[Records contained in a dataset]
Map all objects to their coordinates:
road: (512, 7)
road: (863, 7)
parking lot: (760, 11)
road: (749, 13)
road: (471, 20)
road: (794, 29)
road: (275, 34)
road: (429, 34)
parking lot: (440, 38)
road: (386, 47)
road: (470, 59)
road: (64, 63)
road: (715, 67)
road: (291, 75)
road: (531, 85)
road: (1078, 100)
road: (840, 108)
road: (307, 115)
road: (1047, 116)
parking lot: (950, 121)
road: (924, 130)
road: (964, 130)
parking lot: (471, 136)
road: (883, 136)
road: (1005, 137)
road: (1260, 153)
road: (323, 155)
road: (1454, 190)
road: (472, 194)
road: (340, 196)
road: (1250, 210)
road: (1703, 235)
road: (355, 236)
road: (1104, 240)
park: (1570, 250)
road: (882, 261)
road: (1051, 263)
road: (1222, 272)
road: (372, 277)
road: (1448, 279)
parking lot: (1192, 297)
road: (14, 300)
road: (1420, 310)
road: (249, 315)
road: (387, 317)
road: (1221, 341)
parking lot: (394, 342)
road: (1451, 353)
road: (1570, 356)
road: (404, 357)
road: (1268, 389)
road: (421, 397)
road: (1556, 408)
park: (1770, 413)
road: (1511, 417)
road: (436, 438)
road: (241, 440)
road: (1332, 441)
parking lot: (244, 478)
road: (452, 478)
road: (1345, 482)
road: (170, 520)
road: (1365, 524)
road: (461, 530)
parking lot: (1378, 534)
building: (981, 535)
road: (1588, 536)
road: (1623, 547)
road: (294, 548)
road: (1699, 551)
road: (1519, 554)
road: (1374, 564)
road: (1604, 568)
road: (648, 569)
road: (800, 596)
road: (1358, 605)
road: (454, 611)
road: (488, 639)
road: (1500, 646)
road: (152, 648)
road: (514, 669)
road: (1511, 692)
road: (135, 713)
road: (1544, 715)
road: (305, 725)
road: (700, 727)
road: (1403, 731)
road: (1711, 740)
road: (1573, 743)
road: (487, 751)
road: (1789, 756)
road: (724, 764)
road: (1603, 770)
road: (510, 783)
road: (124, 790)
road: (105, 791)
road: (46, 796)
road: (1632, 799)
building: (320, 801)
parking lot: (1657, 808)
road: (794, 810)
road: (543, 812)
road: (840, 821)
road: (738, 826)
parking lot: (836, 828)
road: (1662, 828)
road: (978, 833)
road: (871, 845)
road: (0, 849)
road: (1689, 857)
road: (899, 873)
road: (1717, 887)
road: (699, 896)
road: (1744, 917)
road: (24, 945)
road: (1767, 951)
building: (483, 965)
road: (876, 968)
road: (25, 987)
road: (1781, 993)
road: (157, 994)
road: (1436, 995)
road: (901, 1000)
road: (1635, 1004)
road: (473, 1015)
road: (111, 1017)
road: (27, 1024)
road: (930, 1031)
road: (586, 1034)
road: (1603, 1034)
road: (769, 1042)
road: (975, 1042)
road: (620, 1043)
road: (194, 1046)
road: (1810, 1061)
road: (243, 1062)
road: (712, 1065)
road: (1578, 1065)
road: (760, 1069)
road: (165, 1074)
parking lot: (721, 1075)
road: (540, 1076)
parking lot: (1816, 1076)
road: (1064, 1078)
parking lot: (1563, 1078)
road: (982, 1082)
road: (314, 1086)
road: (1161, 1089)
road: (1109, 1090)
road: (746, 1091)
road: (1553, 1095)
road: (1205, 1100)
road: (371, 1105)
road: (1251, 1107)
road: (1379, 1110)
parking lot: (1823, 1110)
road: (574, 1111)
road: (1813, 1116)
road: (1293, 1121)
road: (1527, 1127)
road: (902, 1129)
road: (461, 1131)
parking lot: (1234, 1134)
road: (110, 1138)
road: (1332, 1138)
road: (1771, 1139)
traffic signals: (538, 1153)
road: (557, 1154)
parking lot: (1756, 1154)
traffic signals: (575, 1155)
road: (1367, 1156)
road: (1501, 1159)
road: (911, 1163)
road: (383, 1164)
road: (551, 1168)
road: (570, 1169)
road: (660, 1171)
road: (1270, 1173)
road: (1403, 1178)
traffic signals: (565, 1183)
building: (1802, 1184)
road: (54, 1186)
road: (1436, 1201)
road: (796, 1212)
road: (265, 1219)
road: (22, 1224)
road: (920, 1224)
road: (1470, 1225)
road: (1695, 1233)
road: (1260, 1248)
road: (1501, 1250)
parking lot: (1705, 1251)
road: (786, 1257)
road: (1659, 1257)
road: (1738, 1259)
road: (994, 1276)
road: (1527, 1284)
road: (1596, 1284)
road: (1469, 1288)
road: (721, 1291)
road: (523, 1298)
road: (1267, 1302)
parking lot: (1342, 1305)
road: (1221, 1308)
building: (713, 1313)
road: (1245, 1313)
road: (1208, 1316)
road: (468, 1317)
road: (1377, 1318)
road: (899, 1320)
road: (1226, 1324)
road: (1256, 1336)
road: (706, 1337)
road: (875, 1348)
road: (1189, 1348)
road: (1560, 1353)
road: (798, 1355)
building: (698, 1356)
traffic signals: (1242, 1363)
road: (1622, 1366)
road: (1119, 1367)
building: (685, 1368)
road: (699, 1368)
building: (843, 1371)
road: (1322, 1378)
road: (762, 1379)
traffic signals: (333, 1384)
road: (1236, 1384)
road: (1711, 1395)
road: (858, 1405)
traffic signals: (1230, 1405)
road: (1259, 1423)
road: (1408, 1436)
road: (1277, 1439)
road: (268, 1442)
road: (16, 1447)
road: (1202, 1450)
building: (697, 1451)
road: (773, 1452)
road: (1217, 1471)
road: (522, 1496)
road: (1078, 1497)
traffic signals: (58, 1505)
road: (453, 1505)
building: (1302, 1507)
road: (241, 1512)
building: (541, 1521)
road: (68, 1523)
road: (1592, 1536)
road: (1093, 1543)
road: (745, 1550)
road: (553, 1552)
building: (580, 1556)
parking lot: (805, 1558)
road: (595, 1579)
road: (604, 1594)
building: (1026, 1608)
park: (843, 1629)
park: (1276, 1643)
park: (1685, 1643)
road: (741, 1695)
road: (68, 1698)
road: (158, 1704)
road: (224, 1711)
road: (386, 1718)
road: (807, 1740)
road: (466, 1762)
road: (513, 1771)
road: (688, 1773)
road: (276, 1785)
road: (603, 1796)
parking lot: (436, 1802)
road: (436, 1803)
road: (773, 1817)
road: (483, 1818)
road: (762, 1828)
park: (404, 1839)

## [Task objective]
An exact copy of every entry above is required.

## [Expected answer]
Map all objects to their coordinates:
road: (512, 7)
road: (863, 7)
parking lot: (760, 11)
road: (749, 13)
road: (471, 20)
road: (794, 29)
road: (275, 34)
road: (429, 34)
parking lot: (440, 38)
road: (386, 47)
road: (470, 59)
road: (64, 63)
road: (715, 67)
road: (291, 75)
road: (531, 85)
road: (1078, 100)
road: (840, 108)
road: (307, 115)
road: (1047, 116)
parking lot: (950, 121)
road: (924, 130)
road: (964, 130)
parking lot: (471, 136)
road: (883, 136)
road: (1005, 137)
road: (1260, 153)
road: (323, 155)
road: (1454, 190)
road: (472, 194)
road: (340, 196)
road: (1250, 210)
road: (1703, 235)
road: (355, 236)
road: (1104, 240)
park: (1570, 250)
road: (882, 261)
road: (1051, 263)
road: (1222, 272)
road: (372, 277)
road: (1448, 279)
parking lot: (1192, 297)
road: (14, 300)
road: (1420, 310)
road: (249, 315)
road: (387, 317)
road: (1221, 341)
parking lot: (394, 342)
road: (1451, 353)
road: (1570, 356)
road: (404, 357)
road: (1268, 389)
road: (421, 397)
road: (1556, 408)
park: (1770, 413)
road: (1511, 417)
road: (436, 438)
road: (241, 440)
road: (1332, 441)
parking lot: (244, 478)
road: (452, 478)
road: (1345, 482)
road: (170, 520)
road: (1365, 524)
road: (461, 530)
parking lot: (1378, 534)
building: (981, 535)
road: (1588, 536)
road: (1623, 547)
road: (294, 548)
road: (1699, 551)
road: (1519, 554)
road: (1374, 564)
road: (1604, 568)
road: (648, 569)
road: (800, 596)
road: (1358, 605)
road: (454, 611)
road: (488, 639)
road: (1500, 646)
road: (152, 648)
road: (514, 669)
road: (1511, 692)
road: (135, 713)
road: (1544, 715)
road: (305, 725)
road: (700, 727)
road: (1403, 731)
road: (1711, 740)
road: (1573, 743)
road: (487, 751)
road: (1789, 756)
road: (724, 764)
road: (1603, 770)
road: (510, 783)
road: (124, 790)
road: (105, 791)
road: (46, 796)
road: (1632, 799)
building: (320, 801)
parking lot: (1657, 808)
road: (794, 810)
road: (543, 812)
road: (840, 821)
road: (738, 826)
parking lot: (836, 828)
road: (1662, 828)
road: (978, 833)
road: (871, 845)
road: (0, 849)
road: (1689, 857)
road: (899, 873)
road: (1717, 887)
road: (699, 896)
road: (1744, 917)
road: (24, 945)
road: (1767, 951)
building: (483, 965)
road: (876, 968)
road: (25, 987)
road: (1781, 993)
road: (157, 994)
road: (1436, 995)
road: (901, 1000)
road: (1635, 1004)
road: (473, 1015)
road: (111, 1017)
road: (27, 1024)
road: (930, 1031)
road: (586, 1034)
road: (1603, 1034)
road: (769, 1042)
road: (975, 1042)
road: (620, 1043)
road: (194, 1046)
road: (1810, 1061)
road: (243, 1062)
road: (712, 1065)
road: (1578, 1065)
road: (760, 1069)
road: (165, 1074)
parking lot: (721, 1075)
road: (540, 1076)
parking lot: (1816, 1076)
road: (1064, 1078)
parking lot: (1563, 1078)
road: (982, 1082)
road: (314, 1086)
road: (1161, 1089)
road: (1109, 1090)
road: (746, 1091)
road: (1553, 1095)
road: (1205, 1100)
road: (371, 1105)
road: (1251, 1107)
road: (1379, 1110)
parking lot: (1823, 1110)
road: (574, 1111)
road: (1813, 1116)
road: (1293, 1121)
road: (1527, 1127)
road: (902, 1129)
road: (461, 1131)
parking lot: (1234, 1134)
road: (110, 1138)
road: (1332, 1138)
road: (1771, 1139)
traffic signals: (538, 1153)
road: (557, 1154)
parking lot: (1756, 1154)
traffic signals: (575, 1155)
road: (1367, 1156)
road: (1501, 1159)
road: (911, 1163)
road: (383, 1164)
road: (551, 1168)
road: (570, 1169)
road: (660, 1171)
road: (1270, 1173)
road: (1403, 1178)
traffic signals: (565, 1183)
building: (1802, 1184)
road: (54, 1186)
road: (1436, 1201)
road: (796, 1212)
road: (265, 1219)
road: (22, 1224)
road: (920, 1224)
road: (1470, 1225)
road: (1695, 1233)
road: (1260, 1248)
road: (1501, 1250)
parking lot: (1705, 1251)
road: (786, 1257)
road: (1659, 1257)
road: (1738, 1259)
road: (994, 1276)
road: (1527, 1284)
road: (1596, 1284)
road: (1469, 1288)
road: (721, 1291)
road: (523, 1298)
road: (1267, 1302)
parking lot: (1342, 1305)
road: (1221, 1308)
building: (713, 1313)
road: (1245, 1313)
road: (1208, 1316)
road: (468, 1317)
road: (1377, 1318)
road: (899, 1320)
road: (1226, 1324)
road: (1256, 1336)
road: (706, 1337)
road: (875, 1348)
road: (1189, 1348)
road: (1560, 1353)
road: (798, 1355)
building: (698, 1356)
traffic signals: (1242, 1363)
road: (1622, 1366)
road: (1119, 1367)
building: (685, 1368)
road: (699, 1368)
building: (843, 1371)
road: (1322, 1378)
road: (762, 1379)
traffic signals: (333, 1384)
road: (1236, 1384)
road: (1711, 1395)
road: (858, 1405)
traffic signals: (1230, 1405)
road: (1259, 1423)
road: (1408, 1436)
road: (1277, 1439)
road: (268, 1442)
road: (16, 1447)
road: (1202, 1450)
building: (697, 1451)
road: (773, 1452)
road: (1217, 1471)
road: (522, 1496)
road: (1078, 1497)
traffic signals: (58, 1505)
road: (453, 1505)
building: (1302, 1507)
road: (241, 1512)
building: (541, 1521)
road: (68, 1523)
road: (1592, 1536)
road: (1093, 1543)
road: (745, 1550)
road: (553, 1552)
building: (580, 1556)
parking lot: (805, 1558)
road: (595, 1579)
road: (604, 1594)
building: (1026, 1608)
park: (843, 1629)
park: (1276, 1643)
park: (1685, 1643)
road: (741, 1695)
road: (68, 1698)
road: (158, 1704)
road: (224, 1711)
road: (386, 1718)
road: (807, 1740)
road: (466, 1762)
road: (513, 1771)
road: (688, 1773)
road: (276, 1785)
road: (603, 1796)
parking lot: (436, 1802)
road: (436, 1803)
road: (773, 1817)
road: (483, 1818)
road: (762, 1828)
park: (404, 1839)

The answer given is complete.